Itemized modification records:
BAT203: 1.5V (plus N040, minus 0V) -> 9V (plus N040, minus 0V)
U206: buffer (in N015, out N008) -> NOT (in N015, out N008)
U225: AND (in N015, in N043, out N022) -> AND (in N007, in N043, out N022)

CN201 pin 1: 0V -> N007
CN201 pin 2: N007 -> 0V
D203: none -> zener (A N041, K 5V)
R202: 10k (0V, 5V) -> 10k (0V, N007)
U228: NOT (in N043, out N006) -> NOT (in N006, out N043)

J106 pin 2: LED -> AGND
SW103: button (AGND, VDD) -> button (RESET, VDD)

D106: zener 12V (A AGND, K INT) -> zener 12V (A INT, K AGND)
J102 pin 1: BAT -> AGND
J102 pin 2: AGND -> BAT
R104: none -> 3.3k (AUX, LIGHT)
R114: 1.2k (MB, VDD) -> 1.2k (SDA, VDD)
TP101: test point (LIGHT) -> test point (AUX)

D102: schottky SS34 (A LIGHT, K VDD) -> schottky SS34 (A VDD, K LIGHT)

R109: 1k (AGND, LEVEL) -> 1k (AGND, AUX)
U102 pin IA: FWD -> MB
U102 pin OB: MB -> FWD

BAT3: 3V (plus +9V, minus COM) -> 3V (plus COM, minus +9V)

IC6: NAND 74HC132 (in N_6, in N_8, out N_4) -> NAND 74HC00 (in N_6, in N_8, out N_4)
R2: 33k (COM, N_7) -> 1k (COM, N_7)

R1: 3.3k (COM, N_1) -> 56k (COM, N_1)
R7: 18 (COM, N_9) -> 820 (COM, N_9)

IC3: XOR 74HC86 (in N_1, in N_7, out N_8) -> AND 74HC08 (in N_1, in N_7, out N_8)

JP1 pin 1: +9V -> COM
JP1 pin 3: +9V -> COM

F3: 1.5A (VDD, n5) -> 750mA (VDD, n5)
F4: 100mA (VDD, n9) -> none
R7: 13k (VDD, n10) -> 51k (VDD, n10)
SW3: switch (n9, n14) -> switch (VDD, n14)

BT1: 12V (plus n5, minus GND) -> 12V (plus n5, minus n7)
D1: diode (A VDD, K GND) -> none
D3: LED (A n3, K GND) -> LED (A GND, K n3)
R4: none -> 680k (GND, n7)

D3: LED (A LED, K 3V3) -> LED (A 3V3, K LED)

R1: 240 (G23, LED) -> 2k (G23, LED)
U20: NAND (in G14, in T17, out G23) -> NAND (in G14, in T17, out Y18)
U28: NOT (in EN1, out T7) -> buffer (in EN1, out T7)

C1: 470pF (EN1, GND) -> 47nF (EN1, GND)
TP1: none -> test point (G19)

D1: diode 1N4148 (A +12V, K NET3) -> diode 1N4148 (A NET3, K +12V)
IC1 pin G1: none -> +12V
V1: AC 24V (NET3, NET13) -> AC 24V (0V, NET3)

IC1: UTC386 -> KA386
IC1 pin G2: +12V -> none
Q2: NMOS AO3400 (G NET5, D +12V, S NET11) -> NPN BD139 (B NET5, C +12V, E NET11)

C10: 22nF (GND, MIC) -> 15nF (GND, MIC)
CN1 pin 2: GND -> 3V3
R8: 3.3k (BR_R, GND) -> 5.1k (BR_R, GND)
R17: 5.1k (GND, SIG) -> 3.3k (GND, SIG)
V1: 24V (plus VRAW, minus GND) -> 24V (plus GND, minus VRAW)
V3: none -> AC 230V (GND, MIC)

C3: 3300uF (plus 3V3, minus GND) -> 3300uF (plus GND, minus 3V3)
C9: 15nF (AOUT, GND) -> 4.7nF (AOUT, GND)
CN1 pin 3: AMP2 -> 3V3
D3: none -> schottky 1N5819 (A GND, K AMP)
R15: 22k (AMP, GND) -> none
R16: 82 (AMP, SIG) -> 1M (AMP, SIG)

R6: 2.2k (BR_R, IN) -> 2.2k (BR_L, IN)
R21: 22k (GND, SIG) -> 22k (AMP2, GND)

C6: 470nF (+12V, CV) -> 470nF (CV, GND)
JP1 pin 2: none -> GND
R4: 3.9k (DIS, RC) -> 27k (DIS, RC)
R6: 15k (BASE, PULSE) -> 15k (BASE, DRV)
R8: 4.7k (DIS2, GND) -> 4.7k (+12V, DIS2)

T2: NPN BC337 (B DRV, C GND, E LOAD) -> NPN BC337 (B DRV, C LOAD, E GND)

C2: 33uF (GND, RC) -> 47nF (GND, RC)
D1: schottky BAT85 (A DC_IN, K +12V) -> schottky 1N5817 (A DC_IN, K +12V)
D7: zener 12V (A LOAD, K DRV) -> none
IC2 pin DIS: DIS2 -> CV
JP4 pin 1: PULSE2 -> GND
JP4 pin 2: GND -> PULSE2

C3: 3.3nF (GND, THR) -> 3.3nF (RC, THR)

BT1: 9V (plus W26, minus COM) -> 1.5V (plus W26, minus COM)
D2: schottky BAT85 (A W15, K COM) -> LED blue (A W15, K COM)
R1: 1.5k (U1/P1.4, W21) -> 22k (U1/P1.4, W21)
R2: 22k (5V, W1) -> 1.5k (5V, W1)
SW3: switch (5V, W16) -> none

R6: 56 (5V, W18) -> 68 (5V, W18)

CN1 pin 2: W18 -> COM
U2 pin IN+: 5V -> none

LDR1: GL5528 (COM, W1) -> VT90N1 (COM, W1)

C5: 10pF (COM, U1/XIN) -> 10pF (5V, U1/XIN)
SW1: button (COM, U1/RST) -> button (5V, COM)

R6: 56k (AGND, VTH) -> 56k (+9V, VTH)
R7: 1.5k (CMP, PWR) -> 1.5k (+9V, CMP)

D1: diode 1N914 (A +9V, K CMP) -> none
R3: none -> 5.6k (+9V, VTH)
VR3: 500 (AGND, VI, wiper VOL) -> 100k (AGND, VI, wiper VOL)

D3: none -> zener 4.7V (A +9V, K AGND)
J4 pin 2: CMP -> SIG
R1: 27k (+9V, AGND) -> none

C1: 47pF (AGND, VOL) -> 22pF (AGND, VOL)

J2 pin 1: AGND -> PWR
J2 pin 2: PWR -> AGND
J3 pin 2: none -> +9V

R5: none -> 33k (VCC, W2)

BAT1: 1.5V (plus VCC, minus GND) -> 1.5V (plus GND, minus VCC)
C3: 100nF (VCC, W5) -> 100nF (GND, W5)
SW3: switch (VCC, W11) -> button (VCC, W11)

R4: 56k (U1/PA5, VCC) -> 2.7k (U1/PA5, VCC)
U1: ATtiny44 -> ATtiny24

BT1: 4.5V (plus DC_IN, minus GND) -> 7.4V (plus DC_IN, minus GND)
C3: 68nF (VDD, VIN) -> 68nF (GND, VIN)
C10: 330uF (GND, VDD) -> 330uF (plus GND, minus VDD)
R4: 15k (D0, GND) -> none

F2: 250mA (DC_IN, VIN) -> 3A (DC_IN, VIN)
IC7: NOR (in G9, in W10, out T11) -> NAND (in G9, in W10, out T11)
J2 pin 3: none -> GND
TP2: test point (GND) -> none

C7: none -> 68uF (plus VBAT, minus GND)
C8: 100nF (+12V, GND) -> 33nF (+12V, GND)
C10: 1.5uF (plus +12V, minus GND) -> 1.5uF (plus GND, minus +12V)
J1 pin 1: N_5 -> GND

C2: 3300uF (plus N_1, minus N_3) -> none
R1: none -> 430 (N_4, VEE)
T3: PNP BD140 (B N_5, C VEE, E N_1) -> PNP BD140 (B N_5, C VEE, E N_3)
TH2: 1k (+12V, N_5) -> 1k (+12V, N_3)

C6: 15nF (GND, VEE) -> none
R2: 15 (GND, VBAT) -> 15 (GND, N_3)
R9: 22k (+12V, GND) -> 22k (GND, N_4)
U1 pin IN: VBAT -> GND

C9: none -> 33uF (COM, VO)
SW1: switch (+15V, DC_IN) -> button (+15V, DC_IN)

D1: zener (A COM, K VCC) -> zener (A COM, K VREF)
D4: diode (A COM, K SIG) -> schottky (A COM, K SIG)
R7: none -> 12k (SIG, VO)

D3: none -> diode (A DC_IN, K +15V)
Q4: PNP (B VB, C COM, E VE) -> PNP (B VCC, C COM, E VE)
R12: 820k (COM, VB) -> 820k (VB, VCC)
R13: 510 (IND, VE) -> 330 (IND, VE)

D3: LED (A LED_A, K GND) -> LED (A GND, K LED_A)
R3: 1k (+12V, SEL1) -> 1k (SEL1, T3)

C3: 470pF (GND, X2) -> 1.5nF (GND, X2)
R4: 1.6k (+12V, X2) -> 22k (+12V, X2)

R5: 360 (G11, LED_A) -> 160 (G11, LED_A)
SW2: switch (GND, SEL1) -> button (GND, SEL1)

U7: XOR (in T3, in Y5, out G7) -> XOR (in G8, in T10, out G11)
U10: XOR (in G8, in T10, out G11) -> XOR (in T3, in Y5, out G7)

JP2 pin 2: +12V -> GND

TASK STATEMENT:
Copy, exactly and only, the lines above that begin with the one containing "IC3: XOR 74HC86" and finish with the one containing "R16: 82 (AMP, SIG) -> 1M (AMP, SIG)".

PROBLEM SOLUTION:
IC3: XOR 74HC86 (in N_1, in N_7, out N_8) -> AND 74HC08 (in N_1, in N_7, out N_8)

JP1 pin 1: +9V -> COM
JP1 pin 3: +9V -> COM

F3: 1.5A (VDD, n5) -> 750mA (VDD, n5)
F4: 100mA (VDD, n9) -> none
R7: 13k (VDD, n10) -> 51k (VDD, n10)
SW3: switch (n9, n14) -> switch (VDD, n14)

BT1: 12V (plus n5, minus GND) -> 12V (plus n5, minus n7)
D1: diode (A VDD, K GND) -> none
D3: LED (A n3, K GND) -> LED (A GND, K n3)
R4: none -> 680k (GND, n7)

D3: LED (A LED, K 3V3) -> LED (A 3V3, K LED)

R1: 240 (G23, LED) -> 2k (G23, LED)
U20: NAND (in G14, in T17, out G23) -> NAND (in G14, in T17, out Y18)
U28: NOT (in EN1, out T7) -> buffer (in EN1, out T7)

C1: 470pF (EN1, GND) -> 47nF (EN1, GND)
TP1: none -> test point (G19)

D1: diode 1N4148 (A +12V, K NET3) -> diode 1N4148 (A NET3, K +12V)
IC1 pin G1: none -> +12V
V1: AC 24V (NET3, NET13) -> AC 24V (0V, NET3)

IC1: UTC386 -> KA386
IC1 pin G2: +12V -> none
Q2: NMOS AO3400 (G NET5, D +12V, S NET11) -> NPN BD139 (B NET5, C +12V, E NET11)

C10: 22nF (GND, MIC) -> 15nF (GND, MIC)
CN1 pin 2: GND -> 3V3
R8: 3.3k (BR_R, GND) -> 5.1k (BR_R, GND)
R17: 5.1k (GND, SIG) -> 3.3k (GND, SIG)
V1: 24V (plus VRAW, minus GND) -> 24V (plus GND, minus VRAW)
V3: none -> AC 230V (GND, MIC)

C3: 3300uF (plus 3V3, minus GND) -> 3300uF (plus GND, minus 3V3)
C9: 15nF (AOUT, GND) -> 4.7nF (AOUT, GND)
CN1 pin 3: AMP2 -> 3V3
D3: none -> schottky 1N5819 (A GND, K AMP)
R15: 22k (AMP, GND) -> none
R16: 82 (AMP, SIG) -> 1M (AMP, SIG)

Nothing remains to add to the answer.